▶ **Work request**
Return all records exactly. Nothing may be added.

▶ **Material for the task**
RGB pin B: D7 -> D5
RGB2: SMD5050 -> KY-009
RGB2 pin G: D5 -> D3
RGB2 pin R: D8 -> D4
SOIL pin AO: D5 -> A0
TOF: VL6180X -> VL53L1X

▶ **Solution to the problem**
RGB pin B: D7 -> D5
RGB2: SMD5050 -> KY-009
RGB2 pin G: D5 -> D3
RGB2 pin R: D8 -> D4
SOIL pin AO: D5 -> A0
TOF: VL6180X -> VL53L1X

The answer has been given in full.